(RECORDS Opens)

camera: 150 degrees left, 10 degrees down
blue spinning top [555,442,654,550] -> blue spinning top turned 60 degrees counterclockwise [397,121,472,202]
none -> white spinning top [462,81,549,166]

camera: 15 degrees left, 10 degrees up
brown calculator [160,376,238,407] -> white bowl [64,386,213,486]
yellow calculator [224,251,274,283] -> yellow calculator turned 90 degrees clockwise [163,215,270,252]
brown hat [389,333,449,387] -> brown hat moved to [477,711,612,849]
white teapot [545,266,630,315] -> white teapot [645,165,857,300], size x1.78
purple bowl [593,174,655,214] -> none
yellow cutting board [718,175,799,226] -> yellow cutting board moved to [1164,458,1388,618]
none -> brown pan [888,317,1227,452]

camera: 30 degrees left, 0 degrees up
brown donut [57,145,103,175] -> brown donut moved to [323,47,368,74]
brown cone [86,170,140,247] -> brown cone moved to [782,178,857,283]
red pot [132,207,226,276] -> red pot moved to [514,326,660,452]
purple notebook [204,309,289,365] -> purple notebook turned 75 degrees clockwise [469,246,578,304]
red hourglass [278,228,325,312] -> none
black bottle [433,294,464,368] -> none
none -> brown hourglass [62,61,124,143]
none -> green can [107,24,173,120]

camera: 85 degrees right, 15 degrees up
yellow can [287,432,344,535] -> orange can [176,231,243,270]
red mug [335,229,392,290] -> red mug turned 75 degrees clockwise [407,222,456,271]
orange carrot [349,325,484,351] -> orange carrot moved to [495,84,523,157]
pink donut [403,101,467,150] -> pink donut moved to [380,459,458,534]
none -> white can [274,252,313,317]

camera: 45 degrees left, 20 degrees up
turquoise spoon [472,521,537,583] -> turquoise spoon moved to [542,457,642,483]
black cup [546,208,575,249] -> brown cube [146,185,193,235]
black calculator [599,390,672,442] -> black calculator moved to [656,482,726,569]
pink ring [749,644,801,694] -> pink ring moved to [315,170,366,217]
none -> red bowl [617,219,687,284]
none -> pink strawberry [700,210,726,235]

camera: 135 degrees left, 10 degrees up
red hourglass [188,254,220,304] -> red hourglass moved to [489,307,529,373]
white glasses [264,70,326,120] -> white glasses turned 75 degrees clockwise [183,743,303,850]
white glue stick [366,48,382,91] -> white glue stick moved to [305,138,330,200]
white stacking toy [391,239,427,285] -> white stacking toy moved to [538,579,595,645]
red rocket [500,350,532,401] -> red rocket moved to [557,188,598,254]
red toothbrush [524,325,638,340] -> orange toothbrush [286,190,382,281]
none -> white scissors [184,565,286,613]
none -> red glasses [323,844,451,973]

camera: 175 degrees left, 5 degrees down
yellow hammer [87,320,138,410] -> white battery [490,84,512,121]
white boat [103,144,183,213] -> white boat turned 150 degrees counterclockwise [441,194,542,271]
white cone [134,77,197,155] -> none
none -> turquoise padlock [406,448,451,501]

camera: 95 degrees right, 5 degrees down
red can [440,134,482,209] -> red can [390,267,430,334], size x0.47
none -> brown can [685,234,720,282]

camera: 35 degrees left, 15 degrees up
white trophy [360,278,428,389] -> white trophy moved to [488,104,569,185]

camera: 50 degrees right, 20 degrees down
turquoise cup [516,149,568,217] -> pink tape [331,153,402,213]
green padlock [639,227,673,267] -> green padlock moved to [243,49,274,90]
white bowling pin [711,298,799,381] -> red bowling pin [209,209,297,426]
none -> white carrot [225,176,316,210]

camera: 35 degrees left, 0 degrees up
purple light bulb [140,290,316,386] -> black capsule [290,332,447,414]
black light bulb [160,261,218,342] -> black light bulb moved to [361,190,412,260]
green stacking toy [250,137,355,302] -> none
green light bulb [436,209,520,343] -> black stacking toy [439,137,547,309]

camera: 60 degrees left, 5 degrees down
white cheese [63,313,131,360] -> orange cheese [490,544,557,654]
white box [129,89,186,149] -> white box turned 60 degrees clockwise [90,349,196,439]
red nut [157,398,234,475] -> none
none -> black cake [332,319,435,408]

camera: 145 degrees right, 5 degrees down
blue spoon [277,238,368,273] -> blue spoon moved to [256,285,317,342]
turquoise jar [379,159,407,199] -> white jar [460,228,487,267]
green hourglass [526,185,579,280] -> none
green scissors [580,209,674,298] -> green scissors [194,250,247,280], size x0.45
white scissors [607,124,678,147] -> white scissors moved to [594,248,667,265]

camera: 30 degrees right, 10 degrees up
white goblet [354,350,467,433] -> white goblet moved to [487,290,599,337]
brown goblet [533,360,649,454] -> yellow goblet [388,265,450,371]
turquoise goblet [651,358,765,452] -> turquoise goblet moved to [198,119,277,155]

(RECORDS Closes)

- YOUR OBJECTIVE: Return the records in full. Omit nothing.

- EXERCISE OUTPUT:
camera: 150 degrees left, 10 degrees down
blue spinning top [555,442,654,550] -> blue spinning top turned 60 degrees counterclockwise [397,121,472,202]
none -> white spinning top [462,81,549,166]

camera: 15 degrees left, 10 degrees up
brown calculator [160,376,238,407] -> white bowl [64,386,213,486]
yellow calculator [224,251,274,283] -> yellow calculator turned 90 degrees clockwise [163,215,270,252]
brown hat [389,333,449,387] -> brown hat moved to [477,711,612,849]
white teapot [545,266,630,315] -> white teapot [645,165,857,300], size x1.78
purple bowl [593,174,655,214] -> none
yellow cutting board [718,175,799,226] -> yellow cutting board moved to [1164,458,1388,618]
none -> brown pan [888,317,1227,452]

camera: 30 degrees left, 0 degrees up
brown donut [57,145,103,175] -> brown donut moved to [323,47,368,74]
brown cone [86,170,140,247] -> brown cone moved to [782,178,857,283]
red pot [132,207,226,276] -> red pot moved to [514,326,660,452]
purple notebook [204,309,289,365] -> purple notebook turned 75 degrees clockwise [469,246,578,304]
red hourglass [278,228,325,312] -> none
black bottle [433,294,464,368] -> none
none -> brown hourglass [62,61,124,143]
none -> green can [107,24,173,120]

camera: 85 degrees right, 15 degrees up
yellow can [287,432,344,535] -> orange can [176,231,243,270]
red mug [335,229,392,290] -> red mug turned 75 degrees clockwise [407,222,456,271]
orange carrot [349,325,484,351] -> orange carrot moved to [495,84,523,157]
pink donut [403,101,467,150] -> pink donut moved to [380,459,458,534]
none -> white can [274,252,313,317]

camera: 45 degrees left, 20 degrees up
turquoise spoon [472,521,537,583] -> turquoise spoon moved to [542,457,642,483]
black cup [546,208,575,249] -> brown cube [146,185,193,235]
black calculator [599,390,672,442] -> black calculator moved to [656,482,726,569]
pink ring [749,644,801,694] -> pink ring moved to [315,170,366,217]
none -> red bowl [617,219,687,284]
none -> pink strawberry [700,210,726,235]

camera: 135 degrees left, 10 degrees up
red hourglass [188,254,220,304] -> red hourglass moved to [489,307,529,373]
white glasses [264,70,326,120] -> white glasses turned 75 degrees clockwise [183,743,303,850]
white glue stick [366,48,382,91] -> white glue stick moved to [305,138,330,200]
white stacking toy [391,239,427,285] -> white stacking toy moved to [538,579,595,645]
red rocket [500,350,532,401] -> red rocket moved to [557,188,598,254]
red toothbrush [524,325,638,340] -> orange toothbrush [286,190,382,281]
none -> white scissors [184,565,286,613]
none -> red glasses [323,844,451,973]

camera: 175 degrees left, 5 degrees down
yellow hammer [87,320,138,410] -> white battery [490,84,512,121]
white boat [103,144,183,213] -> white boat turned 150 degrees counterclockwise [441,194,542,271]
white cone [134,77,197,155] -> none
none -> turquoise padlock [406,448,451,501]

camera: 95 degrees right, 5 degrees down
red can [440,134,482,209] -> red can [390,267,430,334], size x0.47
none -> brown can [685,234,720,282]

camera: 35 degrees left, 15 degrees up
white trophy [360,278,428,389] -> white trophy moved to [488,104,569,185]

camera: 50 degrees right, 20 degrees down
turquoise cup [516,149,568,217] -> pink tape [331,153,402,213]
green padlock [639,227,673,267] -> green padlock moved to [243,49,274,90]
white bowling pin [711,298,799,381] -> red bowling pin [209,209,297,426]
none -> white carrot [225,176,316,210]

camera: 35 degrees left, 0 degrees up
purple light bulb [140,290,316,386] -> black capsule [290,332,447,414]
black light bulb [160,261,218,342] -> black light bulb moved to [361,190,412,260]
green stacking toy [250,137,355,302] -> none
green light bulb [436,209,520,343] -> black stacking toy [439,137,547,309]

camera: 60 degrees left, 5 degrees down
white cheese [63,313,131,360] -> orange cheese [490,544,557,654]
white box [129,89,186,149] -> white box turned 60 degrees clockwise [90,349,196,439]
red nut [157,398,234,475] -> none
none -> black cake [332,319,435,408]

camera: 145 degrees right, 5 degrees down
blue spoon [277,238,368,273] -> blue spoon moved to [256,285,317,342]
turquoise jar [379,159,407,199] -> white jar [460,228,487,267]
green hourglass [526,185,579,280] -> none
green scissors [580,209,674,298] -> green scissors [194,250,247,280], size x0.45
white scissors [607,124,678,147] -> white scissors moved to [594,248,667,265]

camera: 30 degrees right, 10 degrees up
white goblet [354,350,467,433] -> white goblet moved to [487,290,599,337]
brown goblet [533,360,649,454] -> yellow goblet [388,265,450,371]
turquoise goblet [651,358,765,452] -> turquoise goblet moved to [198,119,277,155]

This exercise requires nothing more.